[RECORD EXCERPTS Boundary: Start]

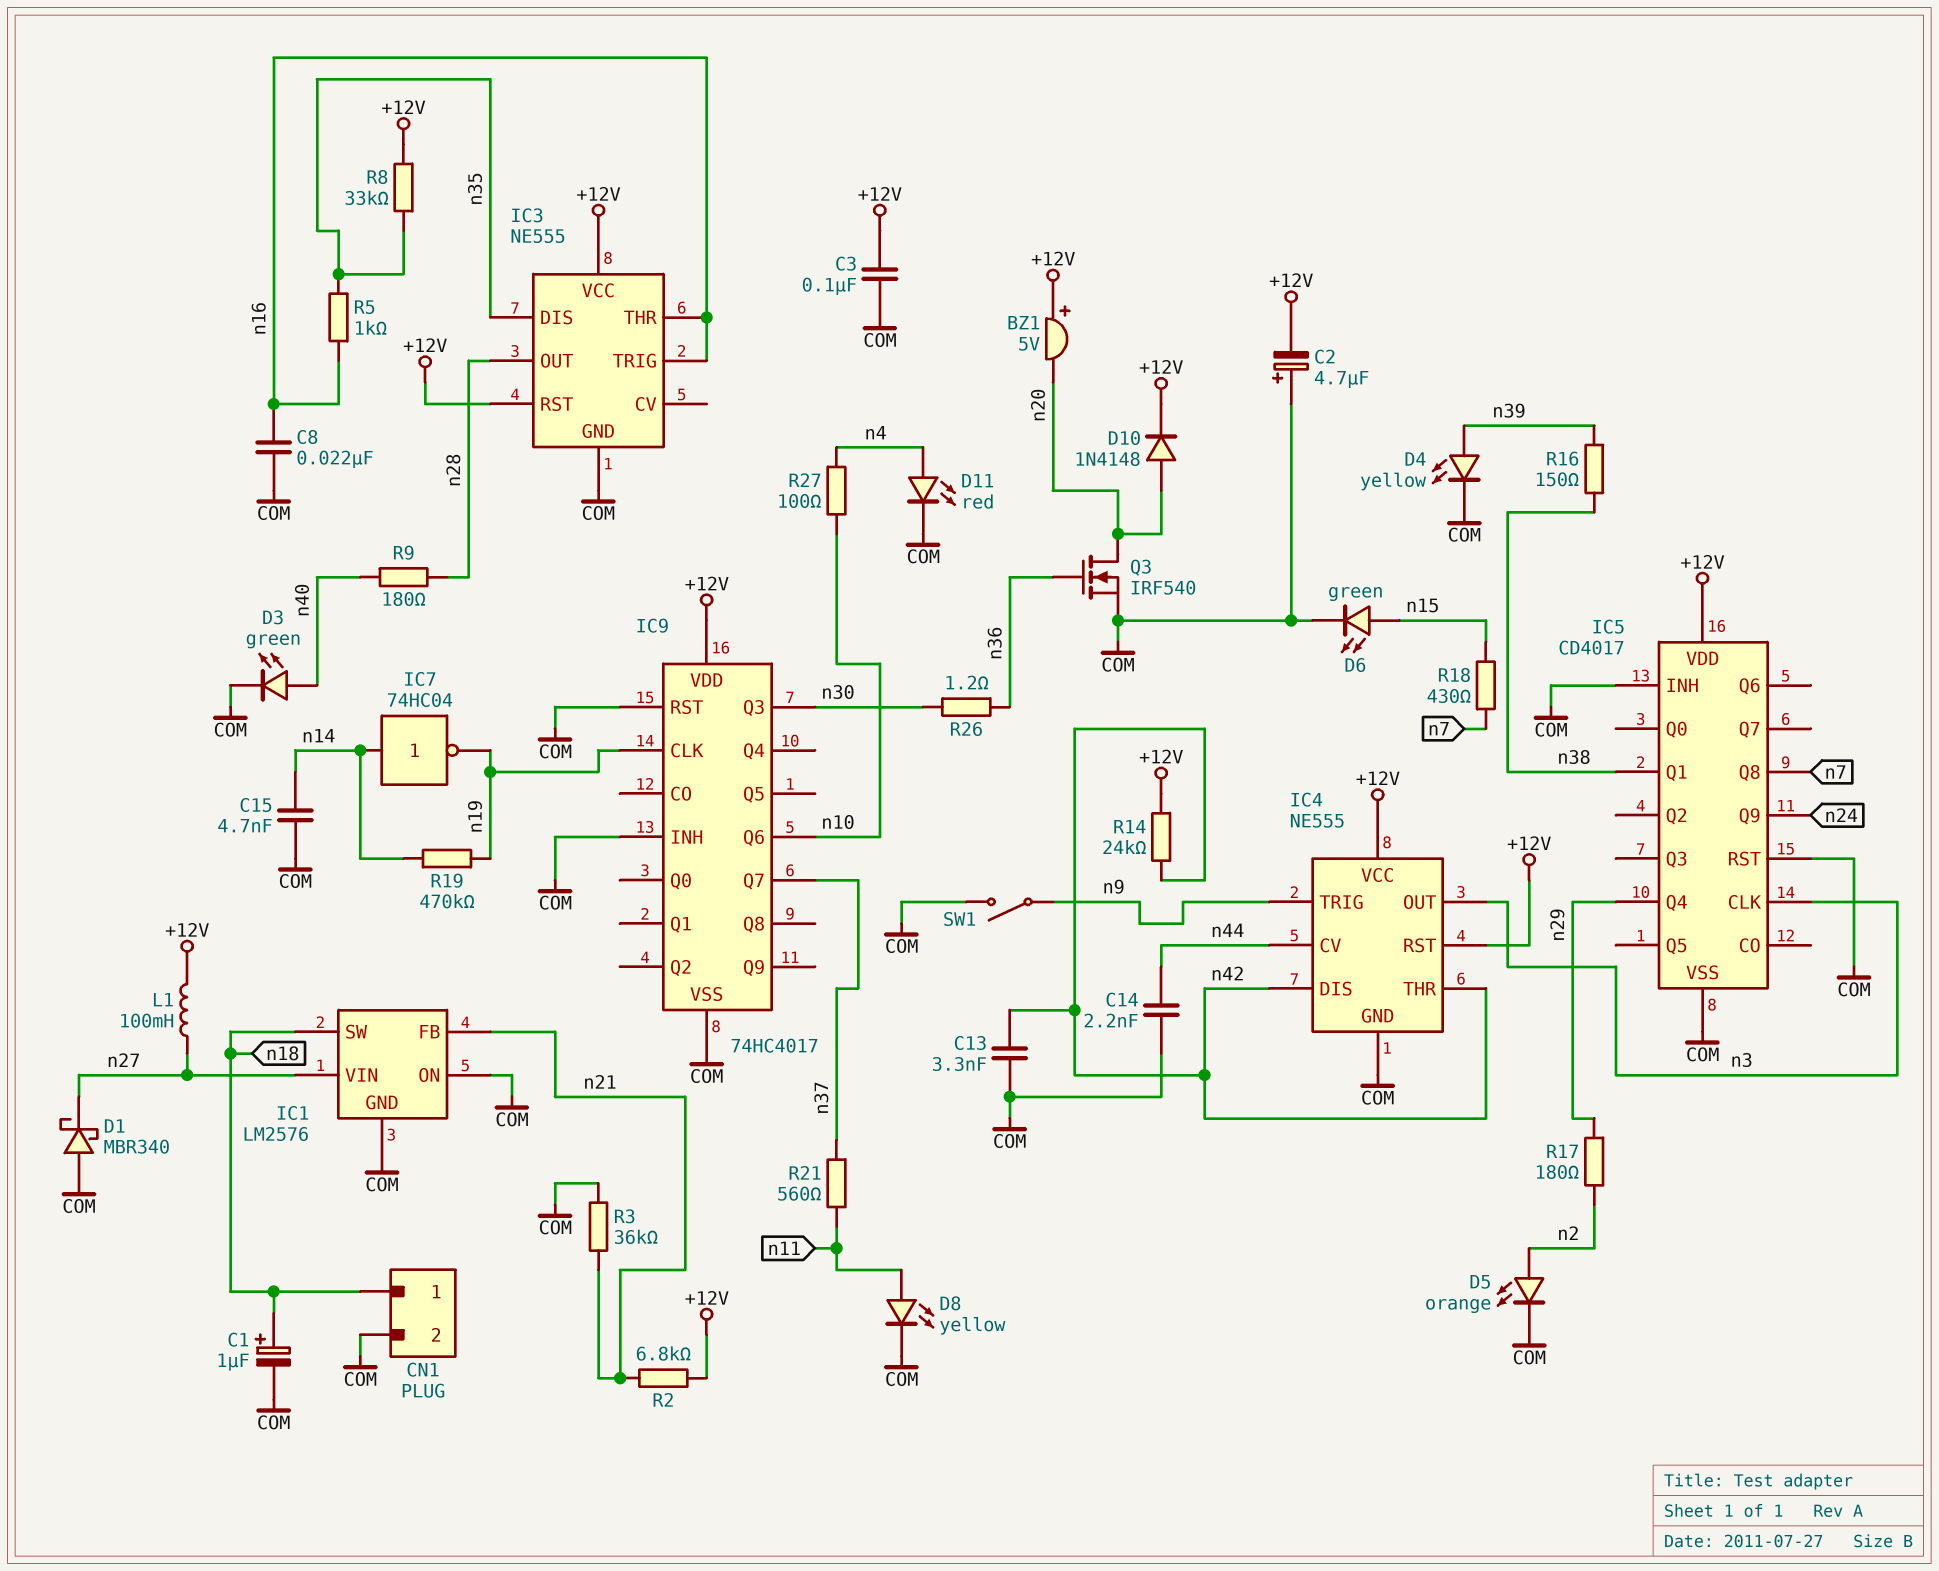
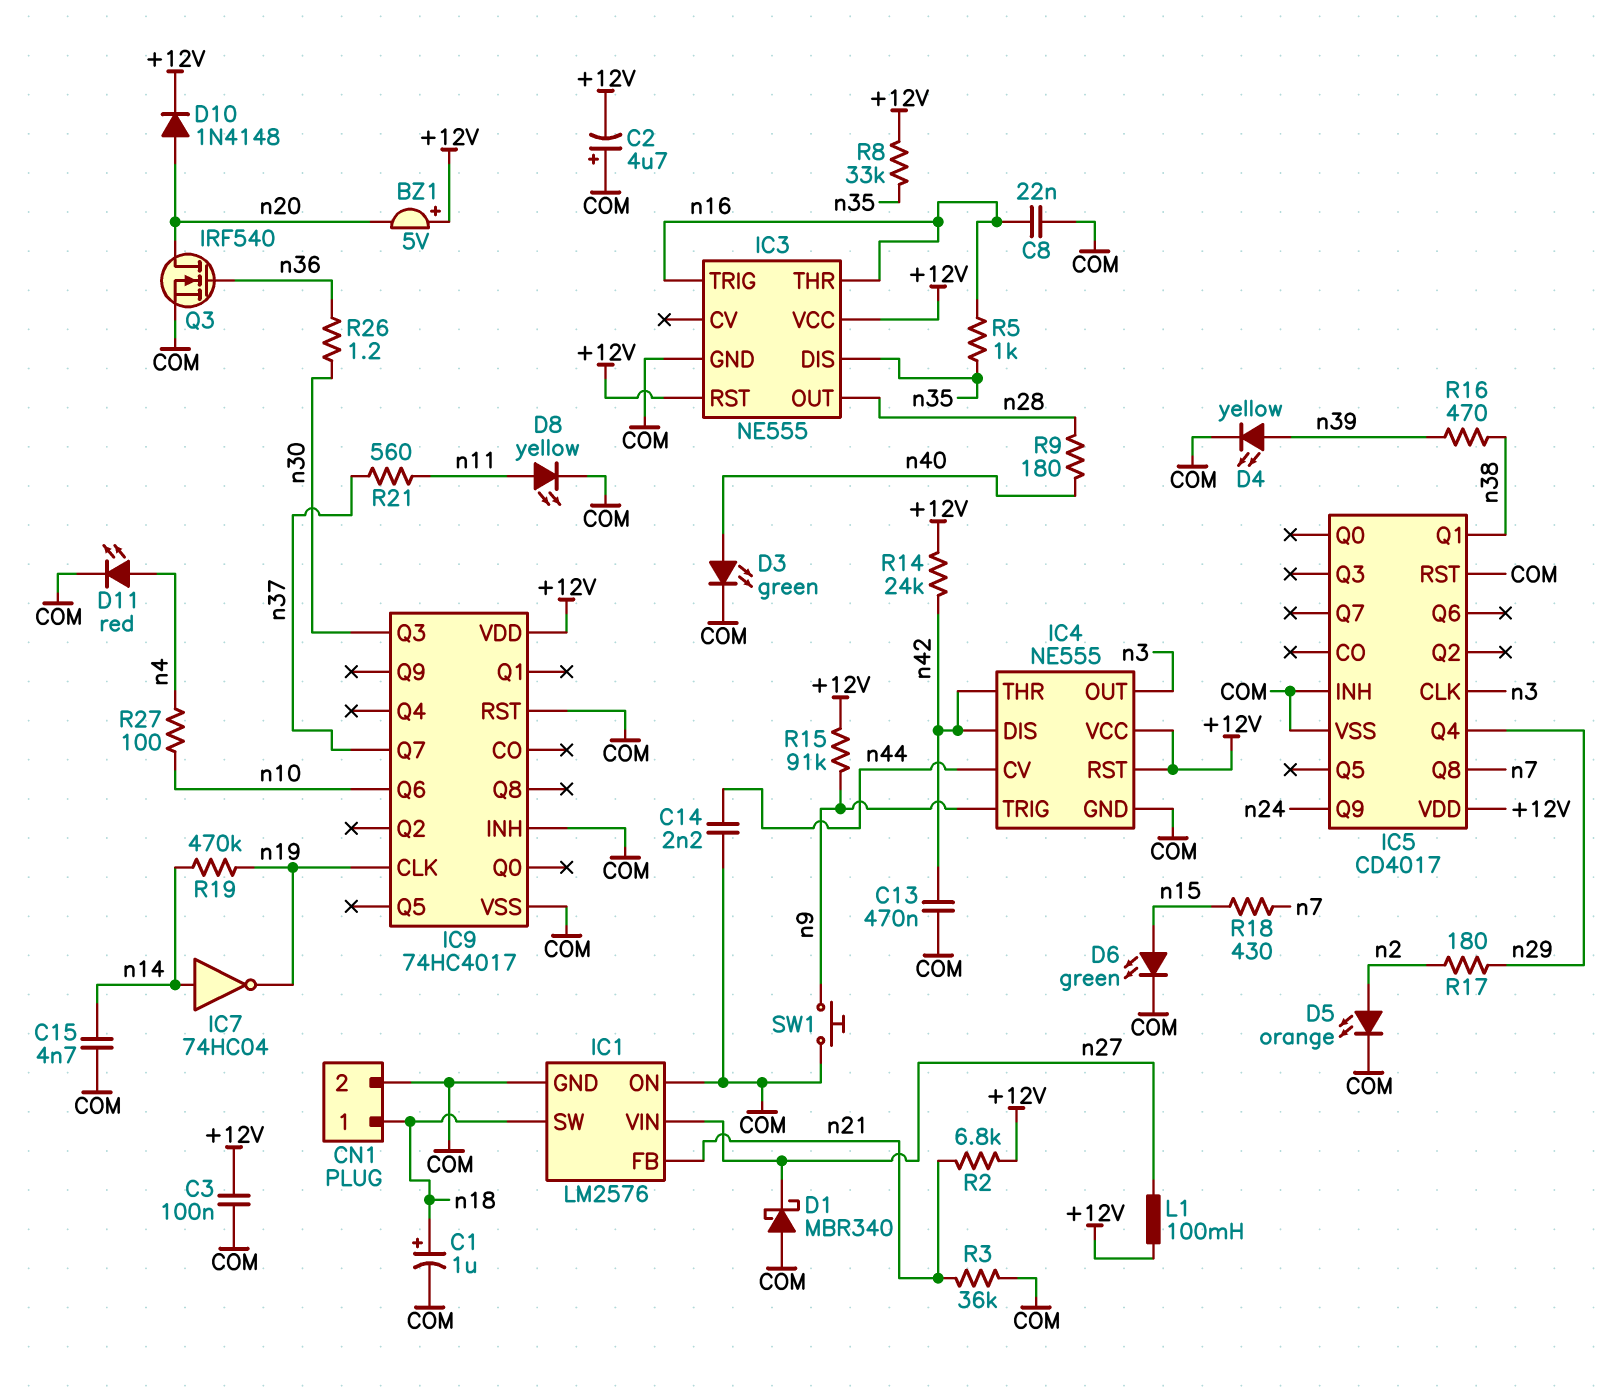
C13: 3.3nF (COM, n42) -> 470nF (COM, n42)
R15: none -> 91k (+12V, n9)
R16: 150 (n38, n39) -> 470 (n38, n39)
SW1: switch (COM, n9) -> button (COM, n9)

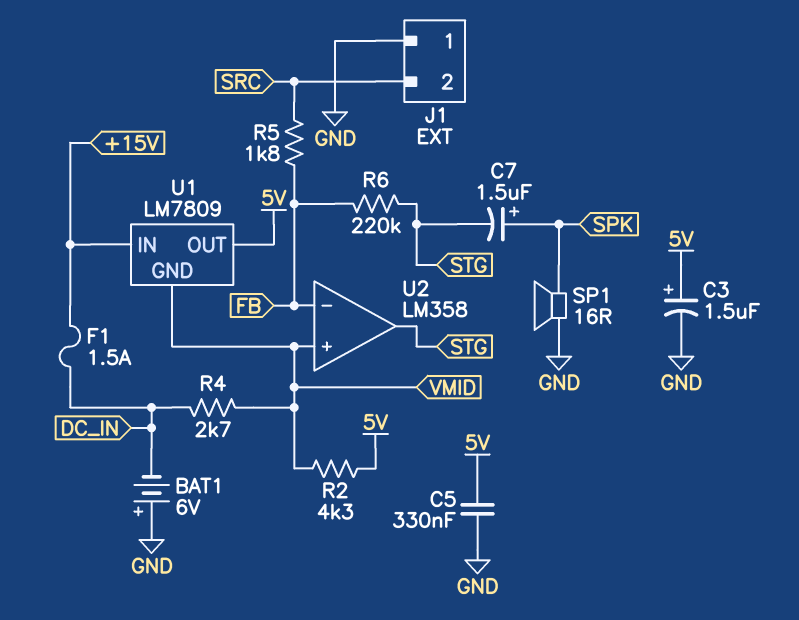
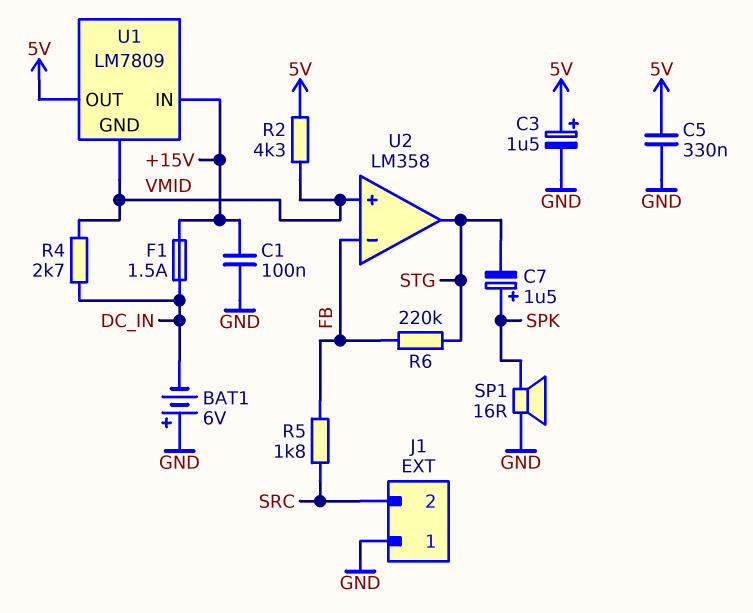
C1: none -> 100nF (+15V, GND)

[RECORD EXCERPTS Boundary: End]

ACTION ITEM:
Copy the data character for character, but drop all pictures from the copy.

ANSWER BOX:
C13: 3.3nF (COM, n42) -> 470nF (COM, n42)
R15: none -> 91k (+12V, n9)
R16: 150 (n38, n39) -> 470 (n38, n39)
SW1: switch (COM, n9) -> button (COM, n9)

C1: none -> 100nF (+15V, GND)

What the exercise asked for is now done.